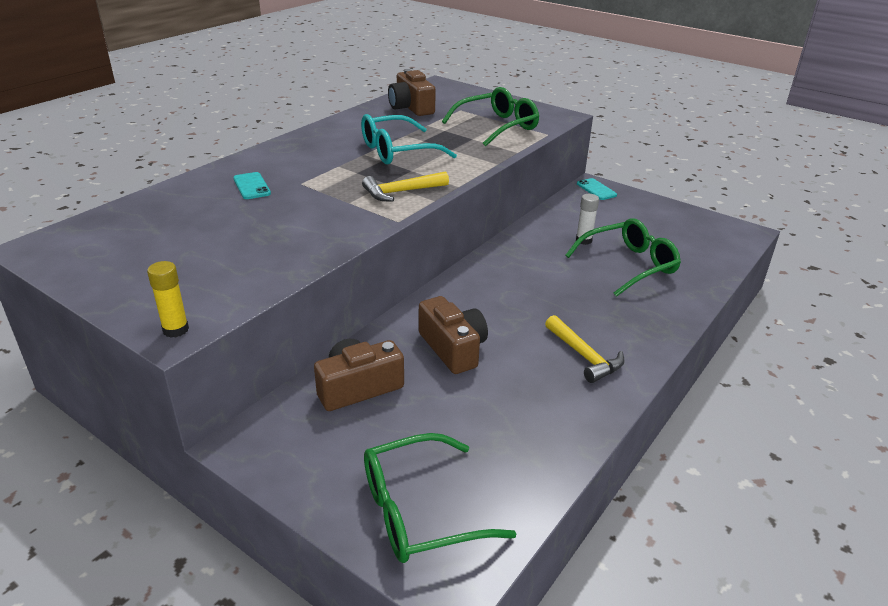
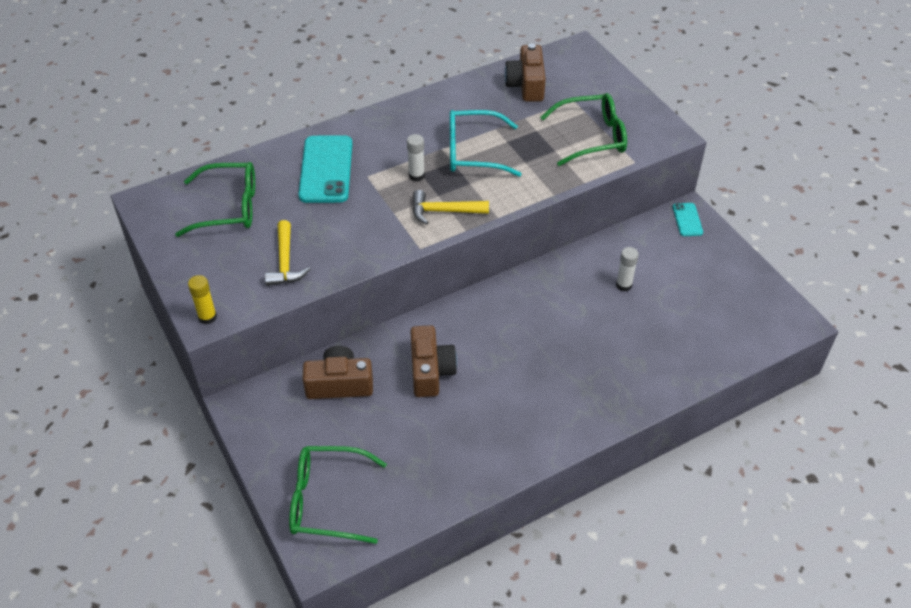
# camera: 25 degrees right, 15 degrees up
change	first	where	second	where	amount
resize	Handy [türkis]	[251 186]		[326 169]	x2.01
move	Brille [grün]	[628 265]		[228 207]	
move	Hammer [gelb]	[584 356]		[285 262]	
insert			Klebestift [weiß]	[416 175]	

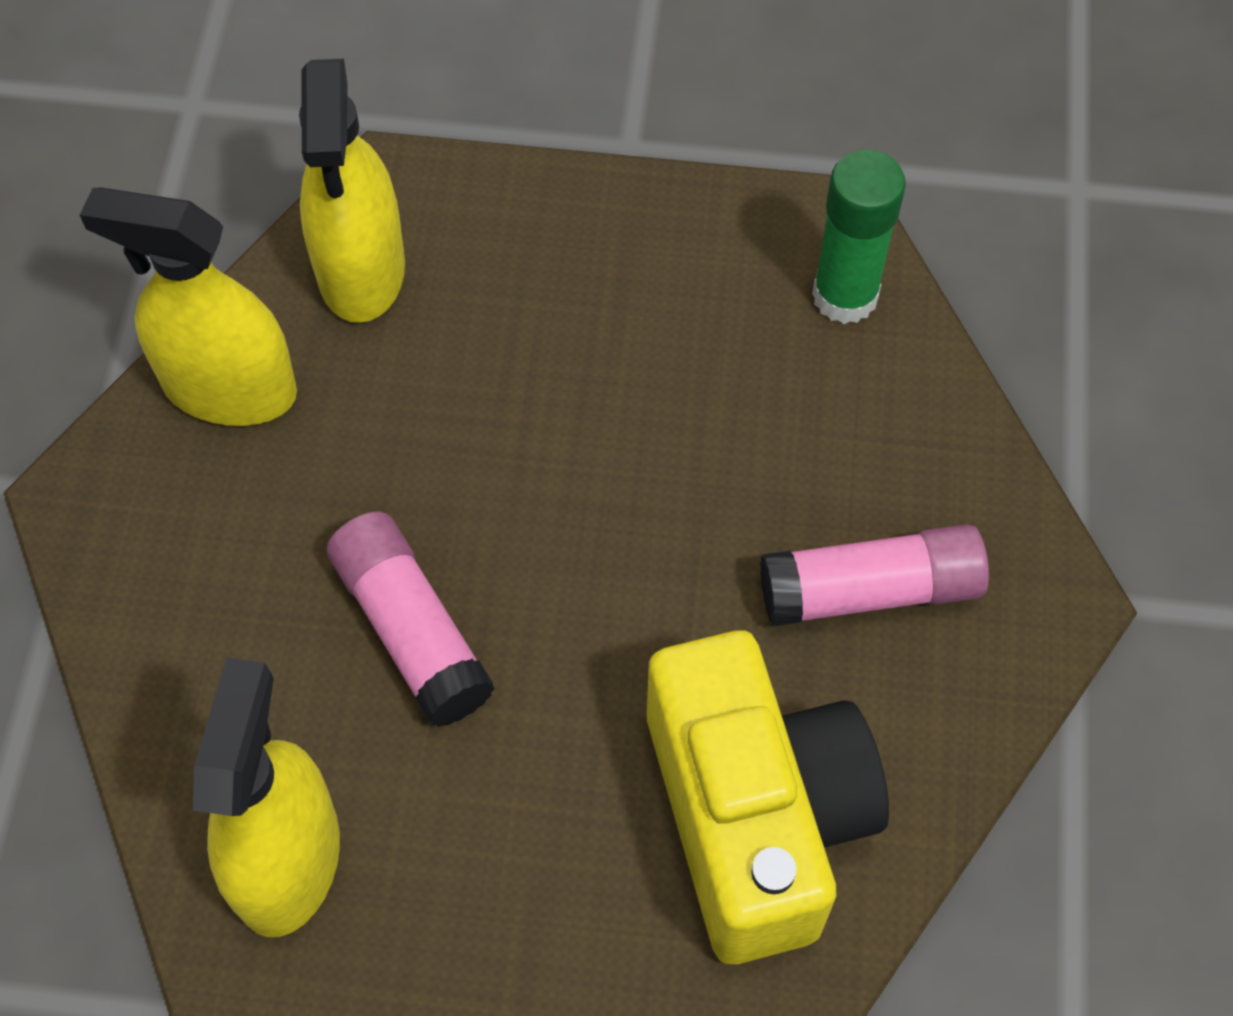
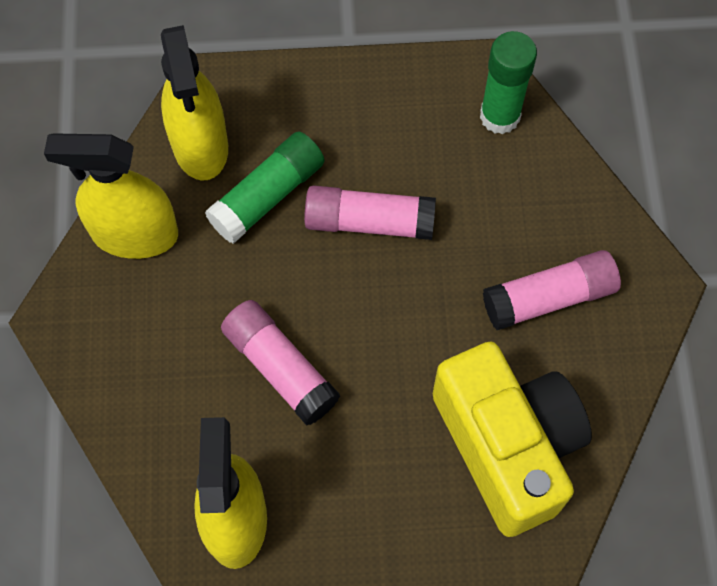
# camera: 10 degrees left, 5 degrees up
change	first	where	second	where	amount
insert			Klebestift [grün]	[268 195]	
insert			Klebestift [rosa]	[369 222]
-*-
> [What you have to do]:
Pull out every line in the material above where "move" occurs.

> [Problem solution]:
move	Brille [grün]	[628 265]		[228 207]	
move	Hammer [gelb]	[584 356]		[285 262]	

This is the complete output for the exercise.